Material provided:
□ □ □ □ □ □ □

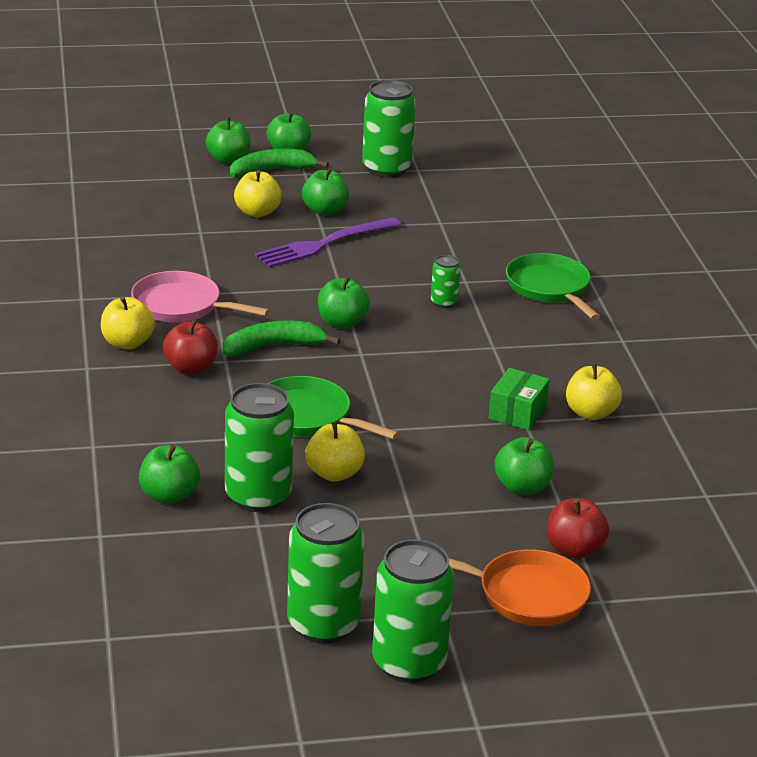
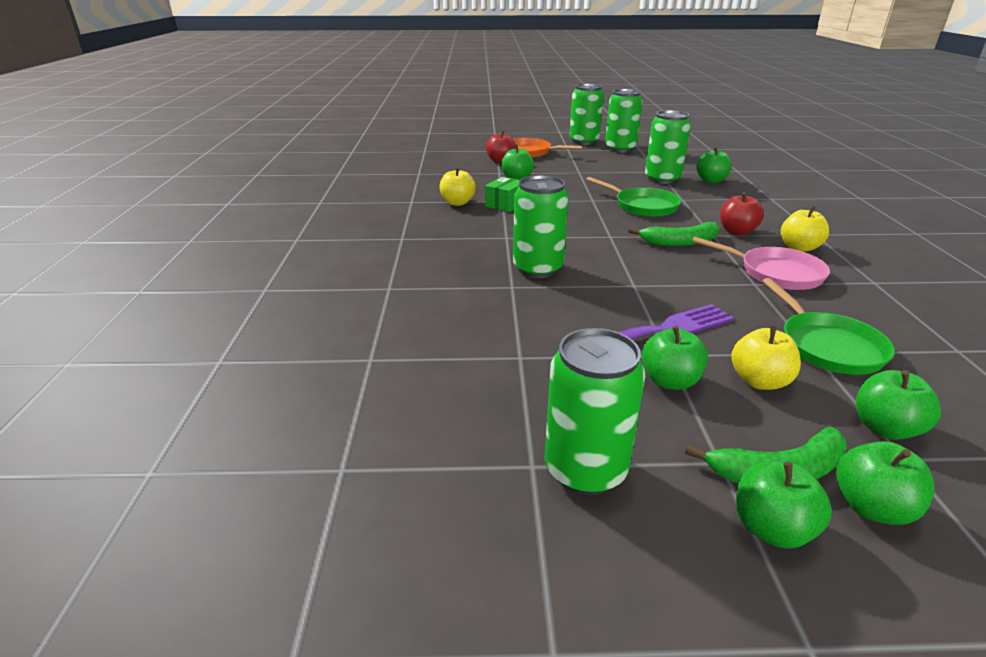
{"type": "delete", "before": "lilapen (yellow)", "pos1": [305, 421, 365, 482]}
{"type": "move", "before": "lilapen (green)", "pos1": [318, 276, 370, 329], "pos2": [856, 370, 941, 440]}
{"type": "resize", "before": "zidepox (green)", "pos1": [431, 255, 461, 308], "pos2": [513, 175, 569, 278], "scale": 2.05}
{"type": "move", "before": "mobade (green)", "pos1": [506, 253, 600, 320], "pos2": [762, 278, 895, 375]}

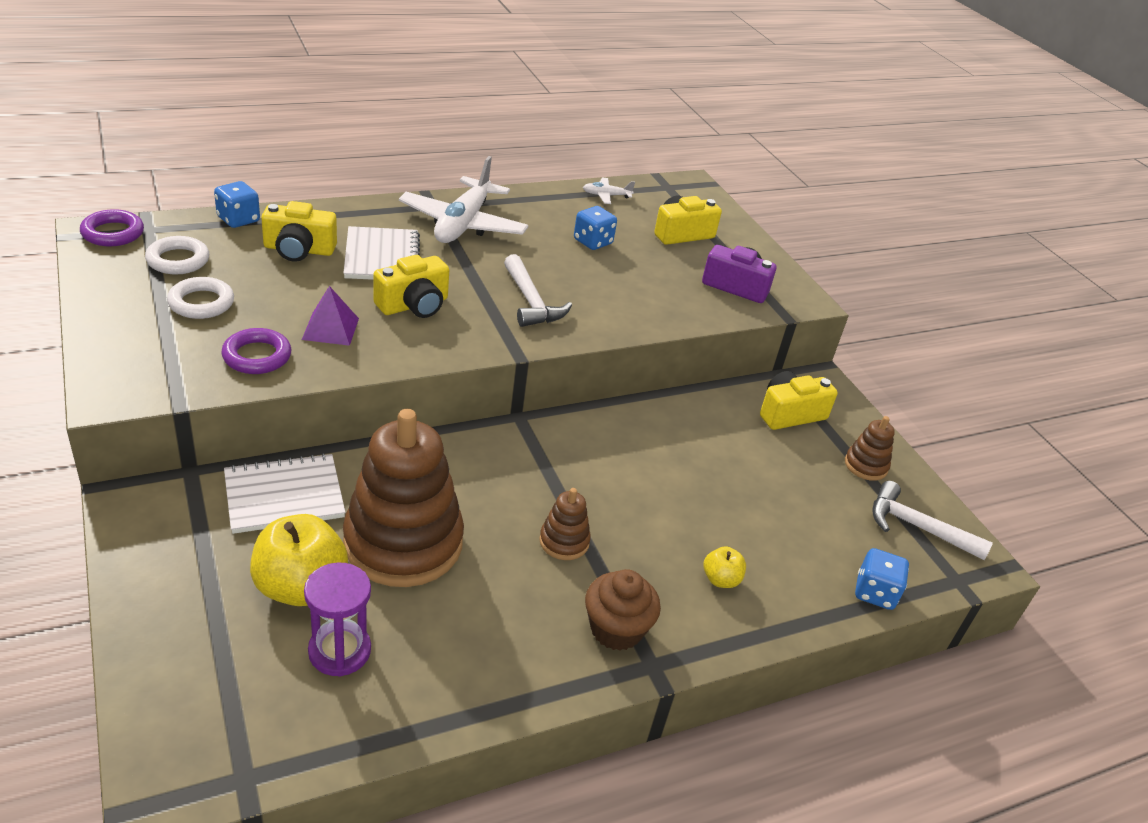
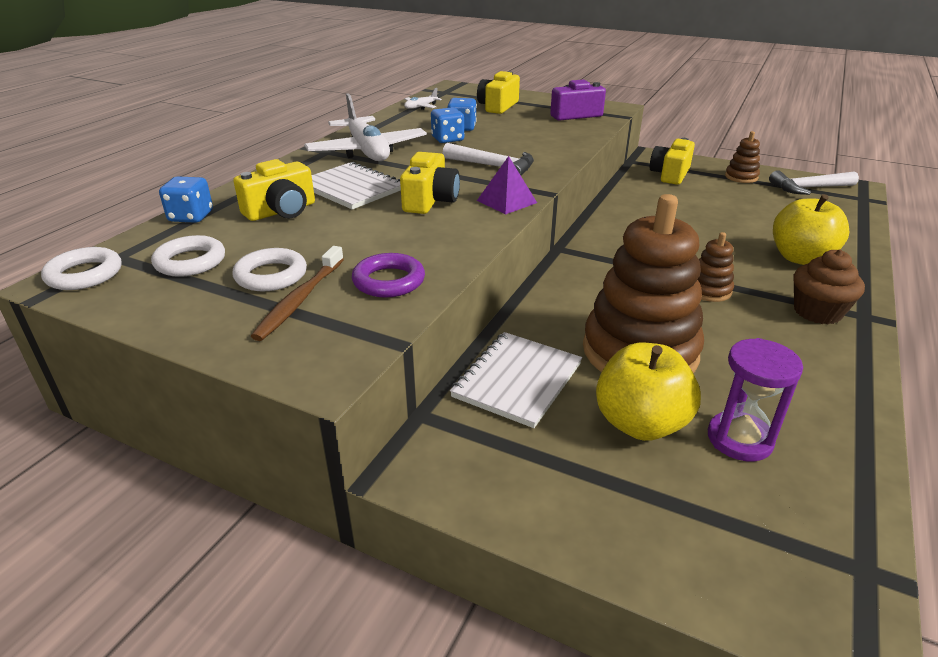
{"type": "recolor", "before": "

□ □ □ □ □ □ □

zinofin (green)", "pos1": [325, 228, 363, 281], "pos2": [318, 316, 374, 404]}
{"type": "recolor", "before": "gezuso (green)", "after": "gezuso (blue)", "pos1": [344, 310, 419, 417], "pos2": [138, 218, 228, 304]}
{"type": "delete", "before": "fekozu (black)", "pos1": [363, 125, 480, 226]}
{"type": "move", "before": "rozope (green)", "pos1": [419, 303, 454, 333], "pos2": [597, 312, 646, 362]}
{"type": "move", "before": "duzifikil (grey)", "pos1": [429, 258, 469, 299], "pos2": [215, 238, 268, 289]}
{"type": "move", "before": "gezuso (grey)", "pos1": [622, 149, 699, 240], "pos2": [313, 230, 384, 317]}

□ □ □ □ □ □ □

Task objective: Could you state how many lines in the data hold the word "lilapen"? Only the number should be given.

Response to the task: 2